What is needed:
Lay out the lines below as a numbered list, leaving out any blank lines.
______
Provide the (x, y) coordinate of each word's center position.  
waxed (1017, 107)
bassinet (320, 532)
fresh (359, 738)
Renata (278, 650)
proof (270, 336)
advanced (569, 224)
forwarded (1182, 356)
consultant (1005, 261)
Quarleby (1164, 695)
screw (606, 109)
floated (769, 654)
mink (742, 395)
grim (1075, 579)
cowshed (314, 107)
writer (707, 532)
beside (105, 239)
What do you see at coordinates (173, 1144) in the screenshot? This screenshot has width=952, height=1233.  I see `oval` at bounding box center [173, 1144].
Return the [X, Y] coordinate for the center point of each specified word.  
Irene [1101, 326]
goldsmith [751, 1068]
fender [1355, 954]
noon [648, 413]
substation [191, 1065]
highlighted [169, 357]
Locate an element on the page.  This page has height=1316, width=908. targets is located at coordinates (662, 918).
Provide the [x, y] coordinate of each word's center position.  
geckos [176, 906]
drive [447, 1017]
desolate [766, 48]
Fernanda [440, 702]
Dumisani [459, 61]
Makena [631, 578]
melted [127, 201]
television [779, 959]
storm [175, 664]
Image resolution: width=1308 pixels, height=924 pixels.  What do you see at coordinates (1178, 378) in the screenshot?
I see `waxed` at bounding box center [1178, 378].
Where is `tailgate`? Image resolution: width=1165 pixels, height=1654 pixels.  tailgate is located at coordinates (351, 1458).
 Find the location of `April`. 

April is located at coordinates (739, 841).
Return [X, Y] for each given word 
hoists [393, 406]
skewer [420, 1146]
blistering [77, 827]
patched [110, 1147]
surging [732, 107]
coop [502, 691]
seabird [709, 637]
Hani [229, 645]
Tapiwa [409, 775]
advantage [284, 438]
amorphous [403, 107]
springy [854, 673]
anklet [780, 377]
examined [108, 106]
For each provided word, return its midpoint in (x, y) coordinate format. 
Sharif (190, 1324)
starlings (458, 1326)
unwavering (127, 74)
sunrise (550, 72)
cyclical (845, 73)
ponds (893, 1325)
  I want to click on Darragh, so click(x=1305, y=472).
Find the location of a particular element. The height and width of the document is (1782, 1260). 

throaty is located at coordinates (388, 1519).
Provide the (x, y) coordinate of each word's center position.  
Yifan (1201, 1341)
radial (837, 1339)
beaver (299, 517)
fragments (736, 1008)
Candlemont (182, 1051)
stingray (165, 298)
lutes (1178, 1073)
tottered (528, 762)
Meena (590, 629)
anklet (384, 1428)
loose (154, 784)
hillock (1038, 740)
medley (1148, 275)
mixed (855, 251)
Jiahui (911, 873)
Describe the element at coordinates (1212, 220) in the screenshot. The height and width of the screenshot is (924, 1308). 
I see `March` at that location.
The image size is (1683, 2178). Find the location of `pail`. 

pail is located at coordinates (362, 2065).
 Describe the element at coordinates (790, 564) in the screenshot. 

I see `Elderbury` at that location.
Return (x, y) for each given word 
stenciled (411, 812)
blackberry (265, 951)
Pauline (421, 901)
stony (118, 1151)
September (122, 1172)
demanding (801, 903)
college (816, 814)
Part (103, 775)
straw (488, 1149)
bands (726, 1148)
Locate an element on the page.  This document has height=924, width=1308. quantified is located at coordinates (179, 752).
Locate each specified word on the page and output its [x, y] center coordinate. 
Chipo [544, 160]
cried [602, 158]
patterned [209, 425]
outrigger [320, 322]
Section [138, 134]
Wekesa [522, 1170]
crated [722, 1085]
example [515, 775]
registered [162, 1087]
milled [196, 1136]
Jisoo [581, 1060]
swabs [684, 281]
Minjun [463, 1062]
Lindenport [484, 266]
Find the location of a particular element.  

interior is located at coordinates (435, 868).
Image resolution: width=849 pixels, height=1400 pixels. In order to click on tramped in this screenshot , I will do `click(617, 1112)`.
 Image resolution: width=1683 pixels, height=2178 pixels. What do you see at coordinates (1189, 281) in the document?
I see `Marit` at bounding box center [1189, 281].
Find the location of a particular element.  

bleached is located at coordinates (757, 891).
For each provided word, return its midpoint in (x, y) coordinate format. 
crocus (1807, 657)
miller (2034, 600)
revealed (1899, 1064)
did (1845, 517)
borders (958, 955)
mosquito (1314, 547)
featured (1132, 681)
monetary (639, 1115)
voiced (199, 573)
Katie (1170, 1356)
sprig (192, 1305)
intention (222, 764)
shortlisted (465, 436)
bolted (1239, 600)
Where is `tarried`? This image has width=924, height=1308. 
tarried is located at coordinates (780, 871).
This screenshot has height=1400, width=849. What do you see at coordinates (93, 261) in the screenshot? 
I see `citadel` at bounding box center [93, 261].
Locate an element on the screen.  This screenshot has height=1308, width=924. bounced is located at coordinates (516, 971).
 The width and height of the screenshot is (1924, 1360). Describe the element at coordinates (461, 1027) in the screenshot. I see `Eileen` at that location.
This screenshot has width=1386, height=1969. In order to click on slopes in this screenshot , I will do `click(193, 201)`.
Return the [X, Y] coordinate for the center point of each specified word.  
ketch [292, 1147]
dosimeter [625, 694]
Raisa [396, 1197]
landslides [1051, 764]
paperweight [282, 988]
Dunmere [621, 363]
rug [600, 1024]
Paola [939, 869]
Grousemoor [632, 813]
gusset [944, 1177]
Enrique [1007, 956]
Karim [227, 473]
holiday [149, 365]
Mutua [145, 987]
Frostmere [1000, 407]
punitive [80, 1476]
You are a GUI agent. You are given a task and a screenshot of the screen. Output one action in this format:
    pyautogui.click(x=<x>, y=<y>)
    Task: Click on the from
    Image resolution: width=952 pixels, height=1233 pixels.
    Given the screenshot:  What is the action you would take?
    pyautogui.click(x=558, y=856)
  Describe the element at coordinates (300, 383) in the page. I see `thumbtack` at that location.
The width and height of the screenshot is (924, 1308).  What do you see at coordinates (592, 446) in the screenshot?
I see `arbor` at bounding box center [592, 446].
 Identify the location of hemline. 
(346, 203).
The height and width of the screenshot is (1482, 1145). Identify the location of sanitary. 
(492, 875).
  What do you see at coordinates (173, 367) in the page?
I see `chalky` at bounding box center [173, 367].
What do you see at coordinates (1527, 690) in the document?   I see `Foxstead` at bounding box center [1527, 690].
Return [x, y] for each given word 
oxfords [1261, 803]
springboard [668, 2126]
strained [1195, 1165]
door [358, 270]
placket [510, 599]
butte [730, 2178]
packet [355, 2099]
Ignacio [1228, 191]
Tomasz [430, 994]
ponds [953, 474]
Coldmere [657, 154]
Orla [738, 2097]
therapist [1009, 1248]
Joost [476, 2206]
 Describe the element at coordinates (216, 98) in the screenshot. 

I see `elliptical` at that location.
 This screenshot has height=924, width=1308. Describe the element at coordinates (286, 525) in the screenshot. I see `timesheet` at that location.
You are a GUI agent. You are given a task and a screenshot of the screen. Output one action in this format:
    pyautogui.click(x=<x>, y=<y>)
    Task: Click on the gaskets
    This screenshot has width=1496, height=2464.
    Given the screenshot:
______
Answer for the task:
1. Provide the (x, y) coordinate of each word's center position.  
2. waxed (1017, 107)
3. bassinet (320, 532)
4. fresh (359, 738)
5. Renata (278, 650)
6. proof (270, 336)
7. advanced (569, 224)
8. forwarded (1182, 356)
9. consultant (1005, 261)
10. Quarleby (1164, 695)
11. screw (606, 109)
12. floated (769, 654)
13. mink (742, 395)
14. grim (1075, 579)
15. cowshed (314, 107)
16. writer (707, 532)
17. beside (105, 239)
18. What do you see at coordinates (173, 1144) in the screenshot? This screenshot has width=952, height=1233.  I see `oval` at bounding box center [173, 1144].
19. Return the [X, Y] coordinate for the center point of each specified word.  
20. Irene [1101, 326]
21. goldsmith [751, 1068]
22. fender [1355, 954]
23. noon [648, 413]
24. substation [191, 1065]
25. highlighted [169, 357]
26. Locate an element on the page.  This page has height=1316, width=908. targets is located at coordinates (662, 918).
27. Provide the [x, y] coordinate of each word's center position.  
28. geckos [176, 906]
29. drive [447, 1017]
30. desolate [766, 48]
31. Fernanda [440, 702]
32. Dumisani [459, 61]
33. Makena [631, 578]
34. melted [127, 201]
35. television [779, 959]
36. storm [175, 664]
37. Image resolution: width=1308 pixels, height=924 pixels.  What do you see at coordinates (1178, 378) in the screenshot?
38. I see `waxed` at bounding box center [1178, 378].
39. Where is `tailgate`? Image resolution: width=1165 pixels, height=1654 pixels.  tailgate is located at coordinates (351, 1458).
40.  Find the location of `April`. 
41. April is located at coordinates (739, 841).
42. Return [X, Y] for each given word 
43. hoists [393, 406]
44. skewer [420, 1146]
45. blistering [77, 827]
46. patched [110, 1147]
47. surging [732, 107]
48. coop [502, 691]
49. seabird [709, 637]
50. Hani [229, 645]
51. Tapiwa [409, 775]
52. advantage [284, 438]
53. amorphous [403, 107]
54. springy [854, 673]
55. anklet [780, 377]
56. examined [108, 106]
57. For each provided word, return its midpoint in (x, y) coordinate format. 
58. Sharif (190, 1324)
59. starlings (458, 1326)
60. unwavering (127, 74)
61. sunrise (550, 72)
62. cyclical (845, 73)
63. ponds (893, 1325)
64.   I want to click on Darragh, so click(x=1305, y=472).
65. Find the location of a particular element. The height and width of the document is (1782, 1260). 
66. throaty is located at coordinates (388, 1519).
67. Provide the (x, y) coordinate of each word's center position.  
68. Yifan (1201, 1341)
69. radial (837, 1339)
70. beaver (299, 517)
71. fragments (736, 1008)
72. Candlemont (182, 1051)
73. stingray (165, 298)
74. lutes (1178, 1073)
75. tottered (528, 762)
76. Meena (590, 629)
77. anklet (384, 1428)
78. loose (154, 784)
79. hillock (1038, 740)
80. medley (1148, 275)
81. mixed (855, 251)
82. Jiahui (911, 873)
83. Describe the element at coordinates (1212, 220) in the screenshot. The height and width of the screenshot is (924, 1308). 
84. I see `March` at that location.
85. The image size is (1683, 2178). Find the location of `pail`. 
86. pail is located at coordinates (362, 2065).
87.  Describe the element at coordinates (790, 564) in the screenshot. 
88. I see `Elderbury` at that location.
89. Return (x, y) for each given word 
90. stenciled (411, 812)
91. blackberry (265, 951)
92. Pauline (421, 901)
93. stony (118, 1151)
94. September (122, 1172)
95. demanding (801, 903)
96. college (816, 814)
97. Part (103, 775)
98. straw (488, 1149)
99. bands (726, 1148)
100. Locate an element on the page.  This document has height=924, width=1308. quantified is located at coordinates (179, 752).
101. Locate each specified word on the page and output its [x, y] center coordinate. 
102. Chipo [544, 160]
103. cried [602, 158]
104. patterned [209, 425]
105. outrigger [320, 322]
106. Section [138, 134]
107. Wekesa [522, 1170]
108. crated [722, 1085]
109. example [515, 775]
110. registered [162, 1087]
111. milled [196, 1136]
112. Jisoo [581, 1060]
113. swabs [684, 281]
114. Minjun [463, 1062]
115. Lindenport [484, 266]
116. Find the location of a particular element.  
117. interior is located at coordinates (435, 868).
118. Image resolution: width=849 pixels, height=1400 pixels. In order to click on tramped in this screenshot , I will do `click(617, 1112)`.
119.  Image resolution: width=1683 pixels, height=2178 pixels. What do you see at coordinates (1189, 281) in the document?
120. I see `Marit` at bounding box center [1189, 281].
121. Find the location of a particular element.  
122. bleached is located at coordinates (757, 891).
123. For each provided word, return its midpoint in (x, y) coordinate format. 
124. crocus (1807, 657)
125. miller (2034, 600)
126. revealed (1899, 1064)
127. did (1845, 517)
128. borders (958, 955)
129. mosquito (1314, 547)
130. featured (1132, 681)
131. monetary (639, 1115)
132. voiced (199, 573)
133. Katie (1170, 1356)
134. sprig (192, 1305)
135. intention (222, 764)
136. shortlisted (465, 436)
137. bolted (1239, 600)
138. Where is `tarried`? This image has width=924, height=1308. 
139. tarried is located at coordinates (780, 871).
140. This screenshot has height=1400, width=849. What do you see at coordinates (93, 261) in the screenshot? 
141. I see `citadel` at bounding box center [93, 261].
142. Locate an element on the screen.  This screenshot has height=1308, width=924. bounced is located at coordinates (516, 971).
143.  The width and height of the screenshot is (1924, 1360). Describe the element at coordinates (461, 1027) in the screenshot. I see `Eileen` at that location.
144. This screenshot has width=1386, height=1969. In order to click on slopes in this screenshot , I will do `click(193, 201)`.
145. Return the [X, Y] coordinate for the center point of each specified word.  
146. ketch [292, 1147]
147. dosimeter [625, 694]
148. Raisa [396, 1197]
149. landslides [1051, 764]
150. paperweight [282, 988]
151. Dunmere [621, 363]
152. rug [600, 1024]
153. Paola [939, 869]
154. Grousemoor [632, 813]
155. gusset [944, 1177]
156. Enrique [1007, 956]
157. Karim [227, 473]
158. holiday [149, 365]
159. Mutua [145, 987]
160. Frostmere [1000, 407]
161. punitive [80, 1476]
162. You are a GUI agent. You are given a task and a screenshot of the screen. Output one action in this format:
163.     pyautogui.click(x=<x>, y=<y>)
164.     Task: Click on the from
165.     Image resolution: width=952 pixels, height=1233 pixels.
166.     Given the screenshot:  What is the action you would take?
167.     pyautogui.click(x=558, y=856)
168.   Describe the element at coordinates (300, 383) in the page. I see `thumbtack` at that location.
169. The width and height of the screenshot is (924, 1308).  What do you see at coordinates (592, 446) in the screenshot?
170. I see `arbor` at bounding box center [592, 446].
171.  Identify the location of hemline. 
172. (346, 203).
173. The height and width of the screenshot is (1482, 1145). Identify the location of sanitary. 
174. (492, 875).
175.   What do you see at coordinates (173, 367) in the page?
176. I see `chalky` at bounding box center [173, 367].
177. What do you see at coordinates (1527, 690) in the document?   I see `Foxstead` at bounding box center [1527, 690].
178. Return [x, y] for each given word 
179. oxfords [1261, 803]
180. springboard [668, 2126]
181. strained [1195, 1165]
182. door [358, 270]
183. placket [510, 599]
184. butte [730, 2178]
185. packet [355, 2099]
186. Ignacio [1228, 191]
187. Tomasz [430, 994]
188. ponds [953, 474]
189. Coldmere [657, 154]
190. Orla [738, 2097]
191. therapist [1009, 1248]
192. Joost [476, 2206]
193.  Describe the element at coordinates (216, 98) in the screenshot. 
194. I see `elliptical` at that location.
195.  This screenshot has height=924, width=1308. Describe the element at coordinates (286, 525) in the screenshot. I see `timesheet` at that location.
196. You are a GUI agent. You are given a task and a screenshot of the screen. Output one action in this format:
197.     pyautogui.click(x=<x>, y=<y>)
198.     Task: Click on the gaskets
199.     This screenshot has width=1496, height=2464.
200.     Given the screenshot:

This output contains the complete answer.